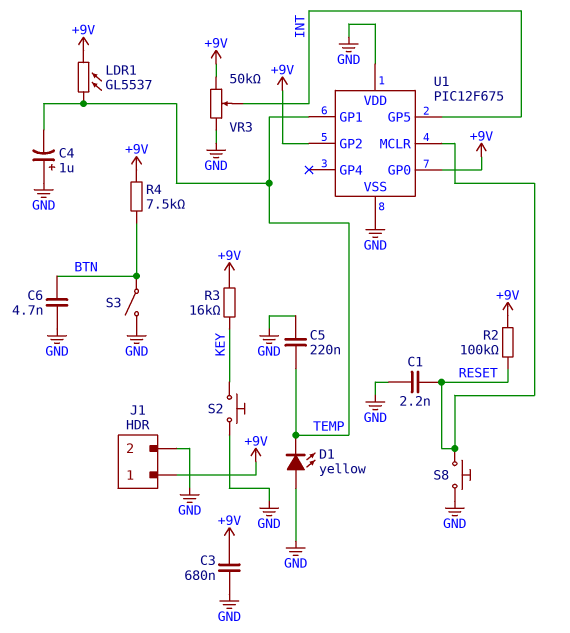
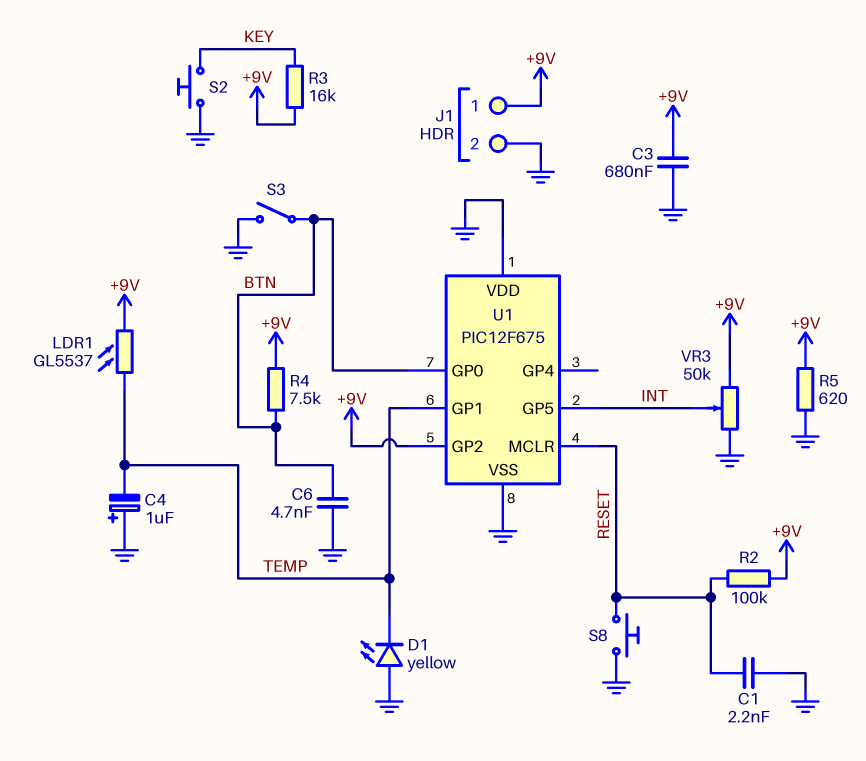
C5: 220nF (GND, TEMP) -> none
R5: none -> 620 (+9V, GND)
U1 pin GP0: +9V -> BTN

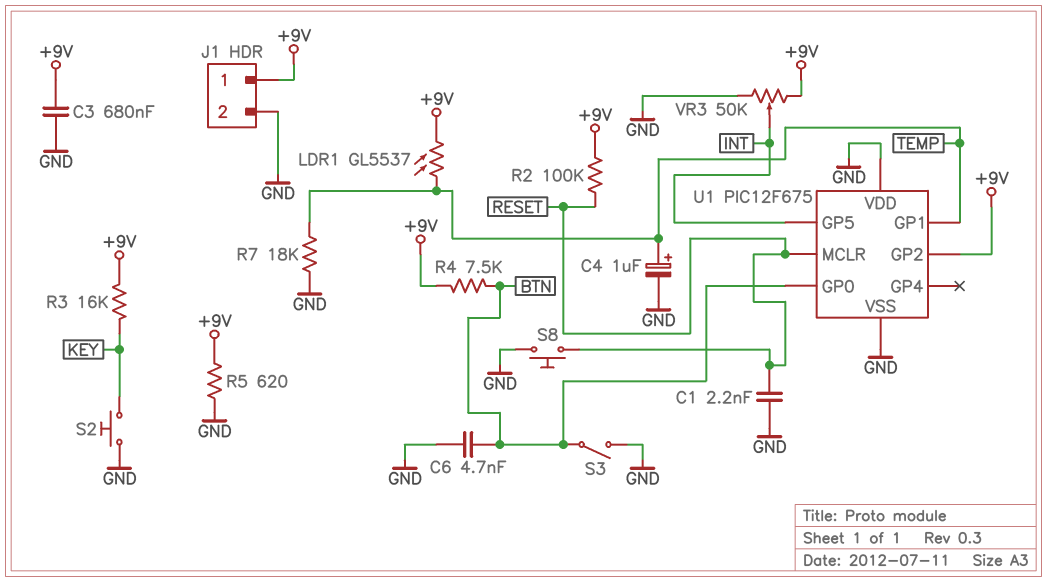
C4: 1uF (plus GND, minus TEMP) -> 1uF (plus TEMP, minus GND)
D1: LED yellow (A GND, K TEMP) -> none
R7: none -> 18k (GND, TEMP)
┄┄┄┄┄┄┄┄┄┄┄┄┄┄┄┄┄┄┄┄
# Work item
Although the entries contain pictures, copy everything else in them exactly.

# Response area
C5: 220nF (GND, TEMP) -> none
R5: none -> 620 (+9V, GND)
U1 pin GP0: +9V -> BTN

C4: 1uF (plus GND, minus TEMP) -> 1uF (plus TEMP, minus GND)
D1: LED yellow (A GND, K TEMP) -> none
R7: none -> 18k (GND, TEMP)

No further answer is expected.